Stored entries:
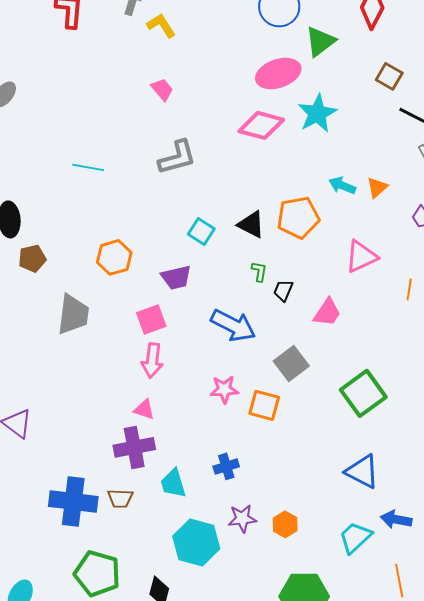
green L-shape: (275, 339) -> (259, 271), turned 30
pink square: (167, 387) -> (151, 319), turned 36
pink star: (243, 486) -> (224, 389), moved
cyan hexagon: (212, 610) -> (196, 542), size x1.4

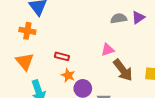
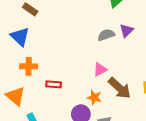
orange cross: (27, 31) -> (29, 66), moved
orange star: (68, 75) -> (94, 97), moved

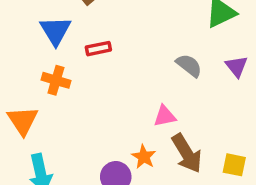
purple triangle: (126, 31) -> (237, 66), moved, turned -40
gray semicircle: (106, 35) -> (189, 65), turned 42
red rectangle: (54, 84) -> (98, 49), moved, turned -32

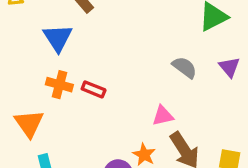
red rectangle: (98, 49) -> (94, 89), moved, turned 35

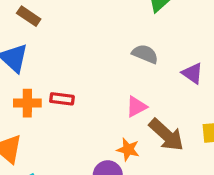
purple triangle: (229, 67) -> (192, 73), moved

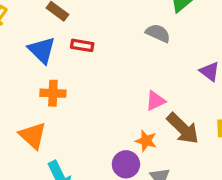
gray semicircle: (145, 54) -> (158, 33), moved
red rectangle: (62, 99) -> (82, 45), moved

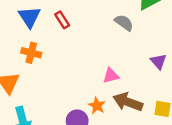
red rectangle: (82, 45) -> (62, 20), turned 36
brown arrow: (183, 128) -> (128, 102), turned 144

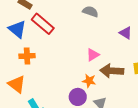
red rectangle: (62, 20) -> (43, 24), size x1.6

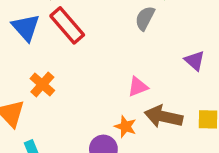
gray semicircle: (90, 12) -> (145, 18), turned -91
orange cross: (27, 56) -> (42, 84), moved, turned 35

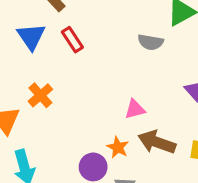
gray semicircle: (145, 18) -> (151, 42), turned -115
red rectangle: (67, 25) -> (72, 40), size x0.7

---

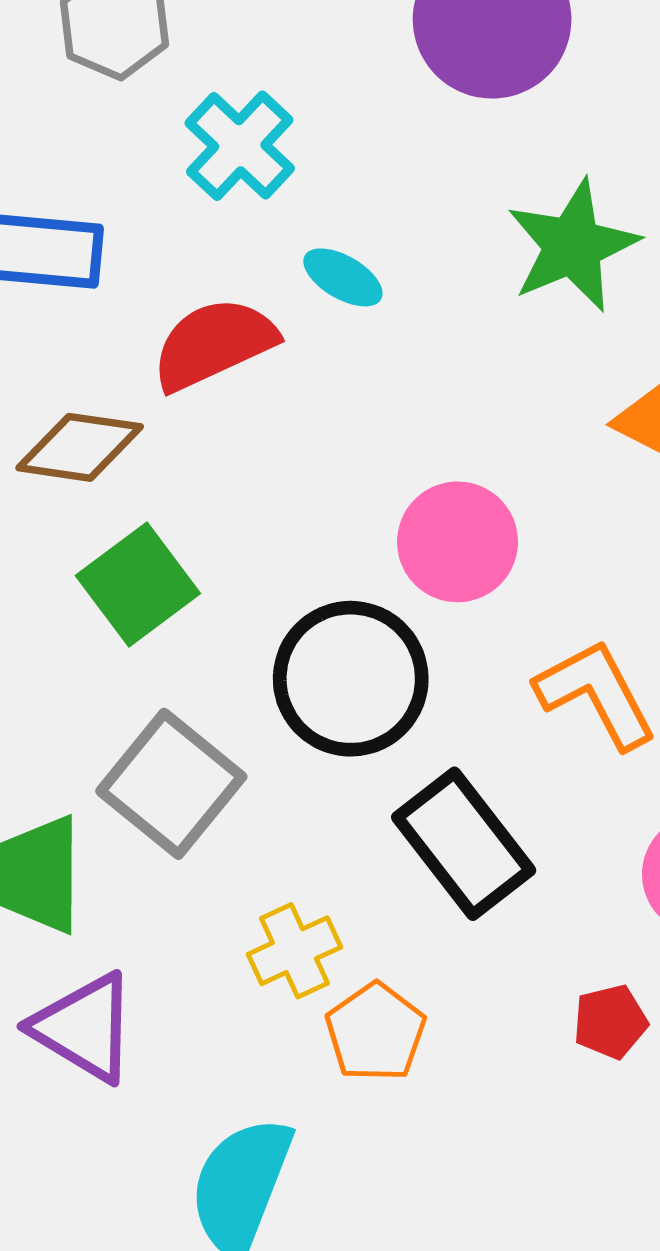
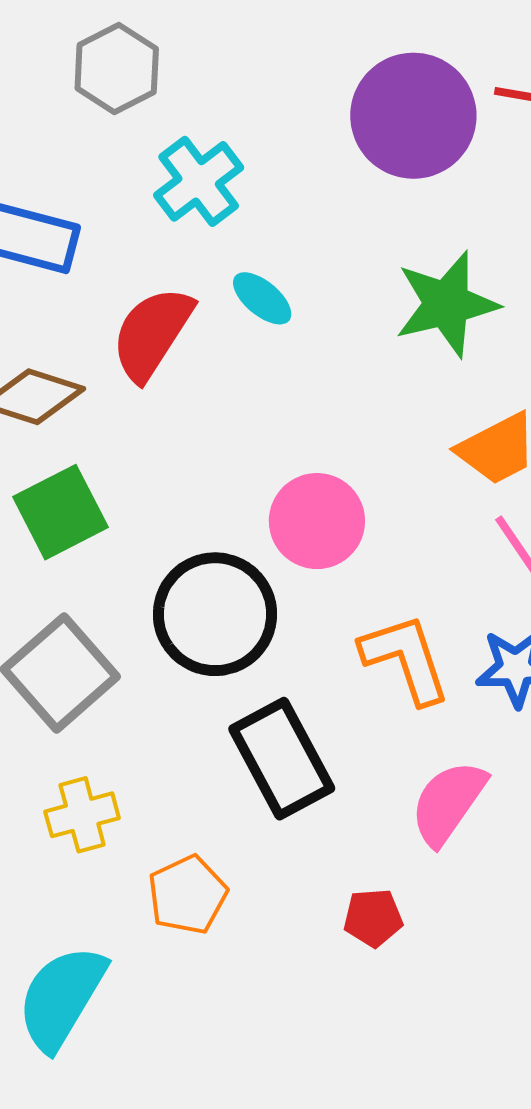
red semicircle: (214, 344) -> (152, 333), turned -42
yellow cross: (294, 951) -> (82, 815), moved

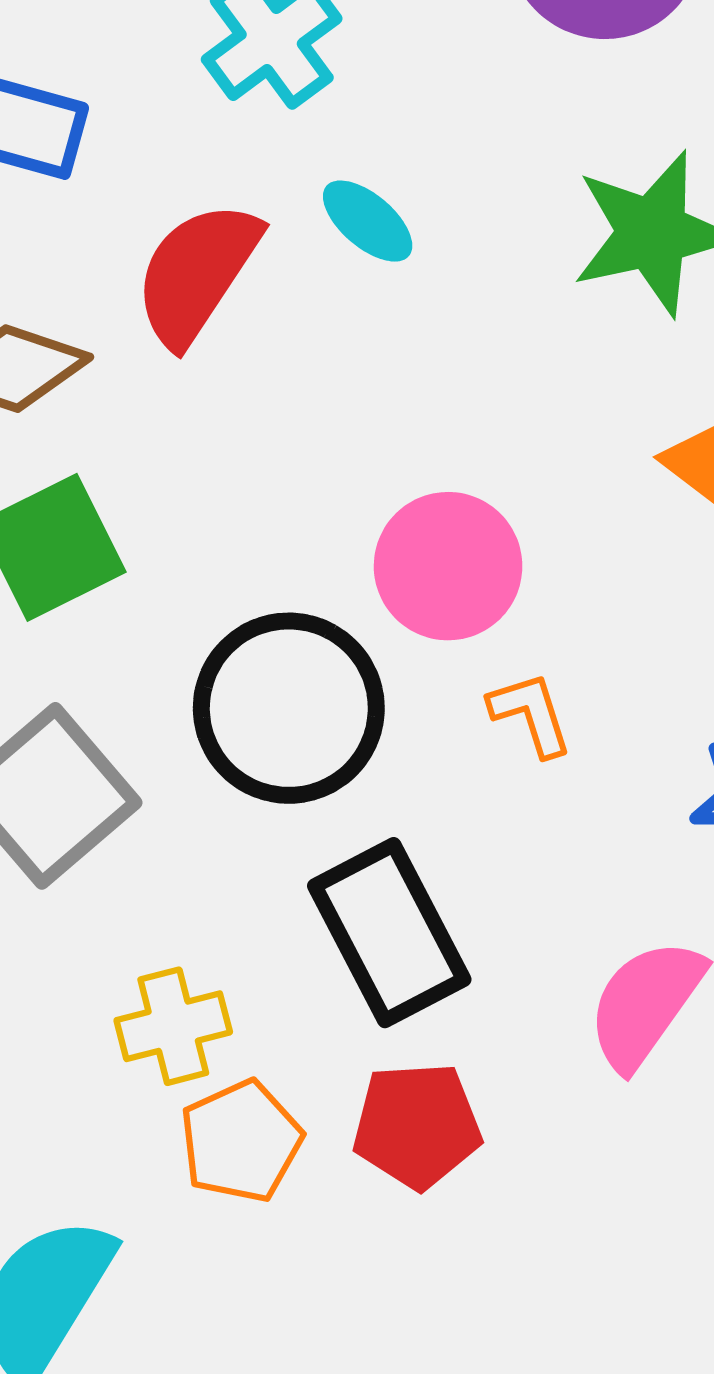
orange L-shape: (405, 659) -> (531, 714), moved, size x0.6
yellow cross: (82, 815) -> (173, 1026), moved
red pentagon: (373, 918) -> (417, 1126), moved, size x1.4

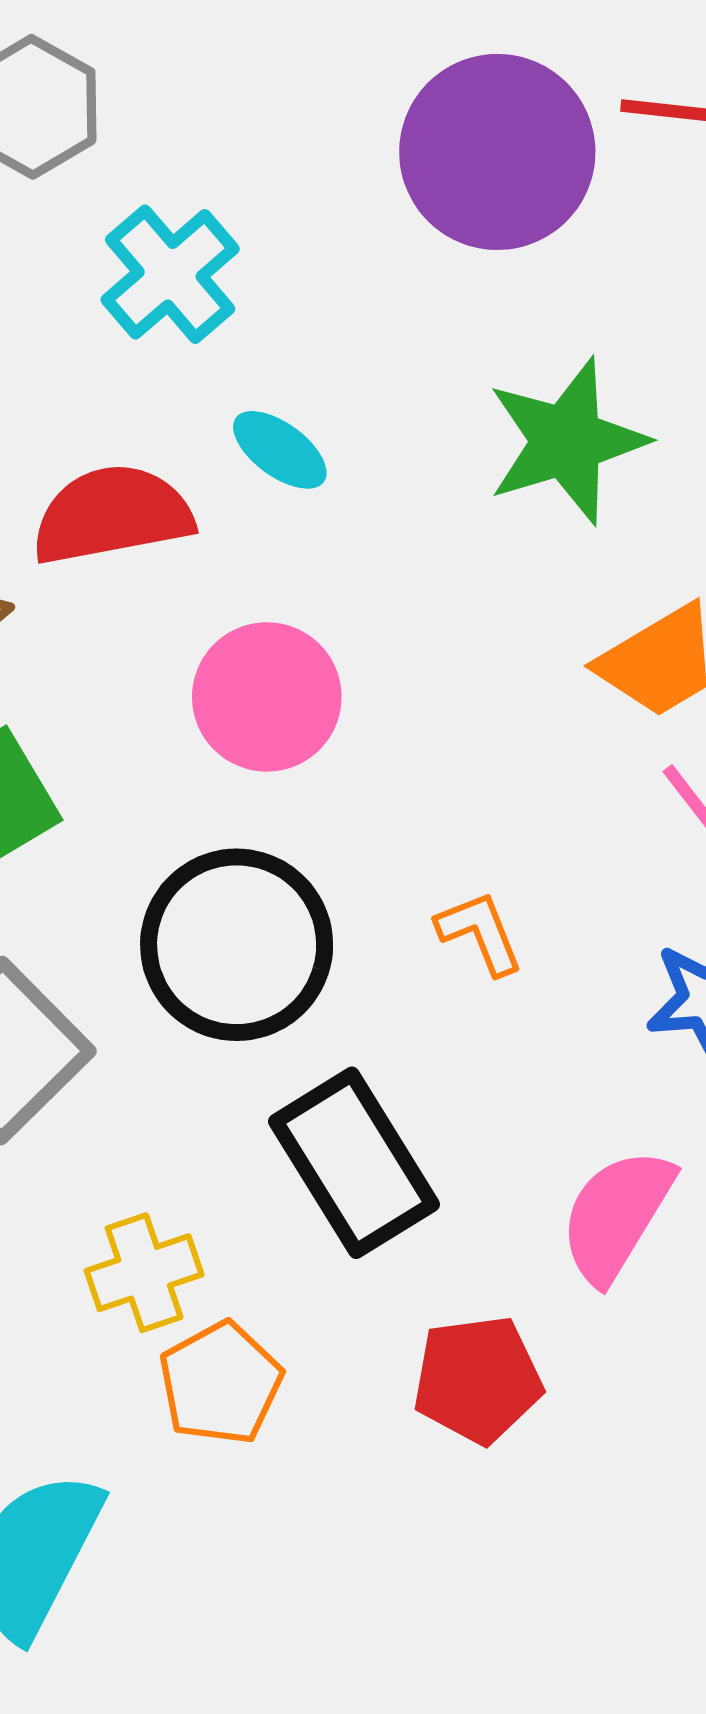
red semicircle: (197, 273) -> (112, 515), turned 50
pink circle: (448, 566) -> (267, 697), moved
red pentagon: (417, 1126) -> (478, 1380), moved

To-do item
Drop the pictures; return the lines above from the line containing "red rectangle: (62, 20)" to the line containing "red rectangle: (67, 25)", both included, exactly.

Exercise result
red rectangle: (62, 20) -> (43, 24), size x1.6

gray semicircle: (90, 12) -> (145, 18), turned -91
orange cross: (27, 56) -> (42, 84), moved, turned 35

gray semicircle: (145, 18) -> (151, 42), turned -115
red rectangle: (67, 25) -> (72, 40), size x0.7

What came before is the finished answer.